- _WHAT IS EXPECTED_
Render every line of the records below as a Markdown table with the columns Index and Content, numbering each row and skipping blank lines. Leave the pictures out of the table.

——

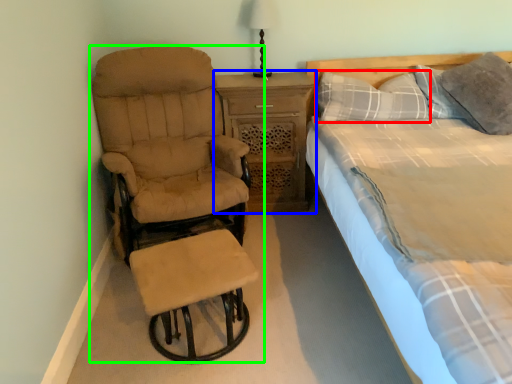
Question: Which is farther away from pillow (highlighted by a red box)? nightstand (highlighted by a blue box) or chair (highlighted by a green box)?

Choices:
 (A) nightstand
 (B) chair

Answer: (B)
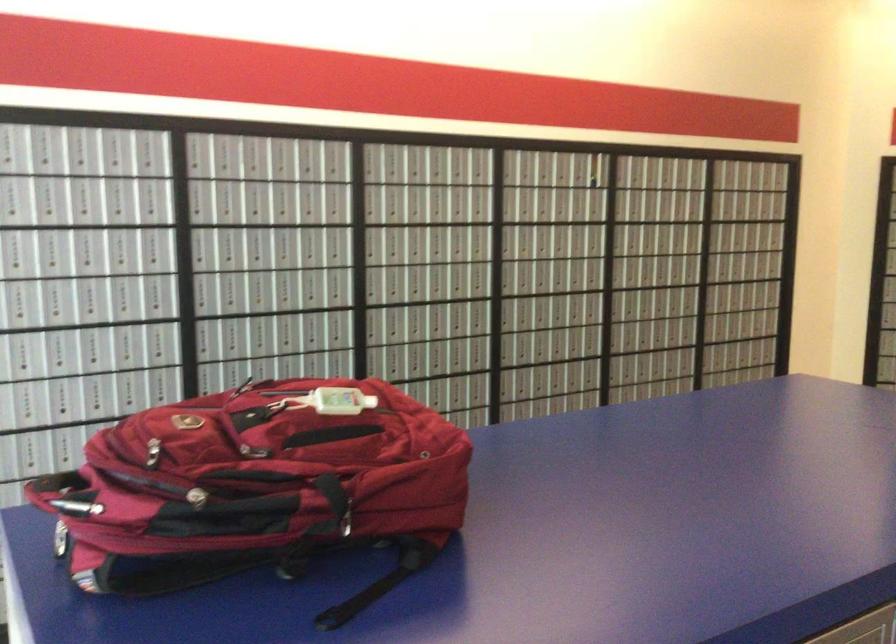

——

- _SOLUTION FOR THIS EXERCISE_
| Index | Content |
|---|---|
| 1 | Question: Which is farther away from pillow (highlighted by a red box)? nightstand (highlighted by a blue box) or chair (highlighted by a green box)? |
| 2 | Choices: |
| 3 |  (A) nightstand |
| 4 |  (B) chair |
| 5 | Answer: (B) |